### Task instructions:
Can you quote the lines below exactly, starting at the line with "(571, 162) = (634, 439): purple" and going through the last one?

### Dataset excerpt:
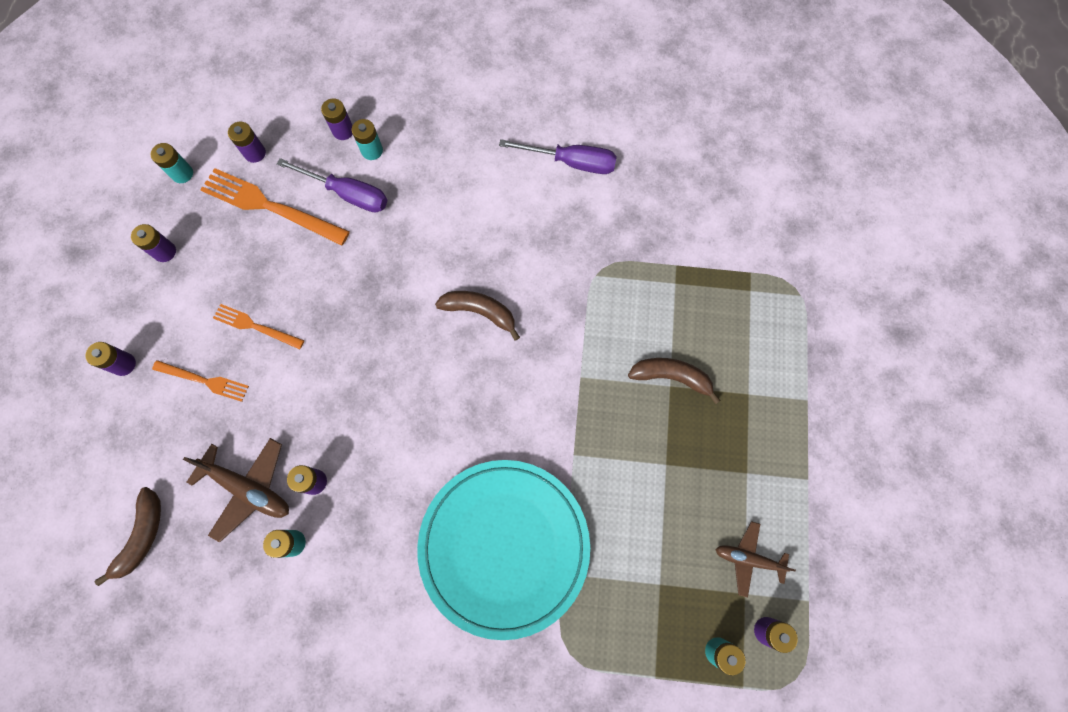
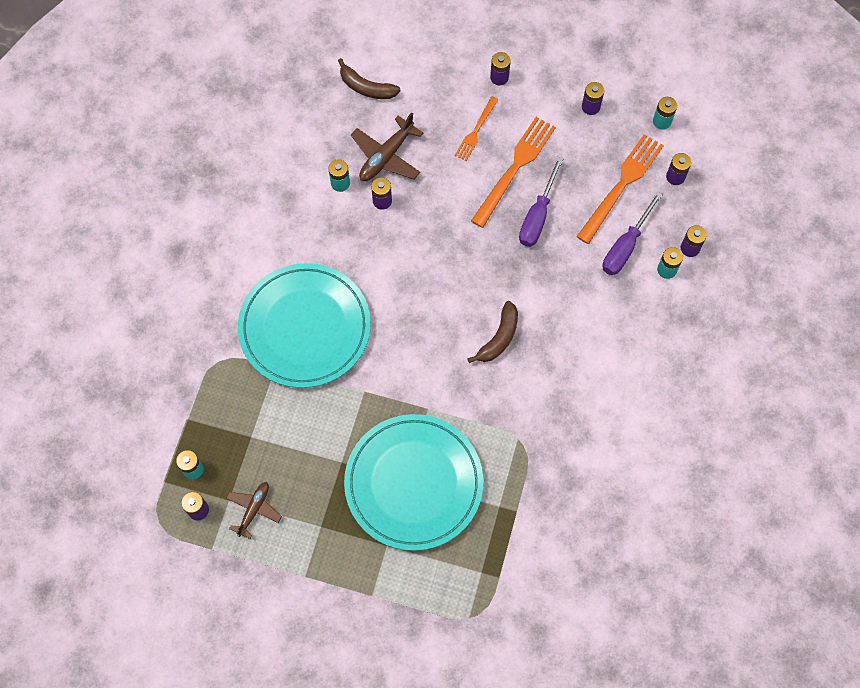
camera: 100 degrees right, 5 degrees down
(255, 326) = (515, 168): orange fork -> orange fork, size x1.74
(571, 162) = (634, 439): purple screwdriver -> purple screwdriver (537, 216)
(671, 377) = (413, 483): brown banana -> turquoise plate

### Written response:
(571, 162) = (634, 439): purple screwdriver -> purple screwdriver (537, 216)
(671, 377) = (413, 483): brown banana -> turquoise plate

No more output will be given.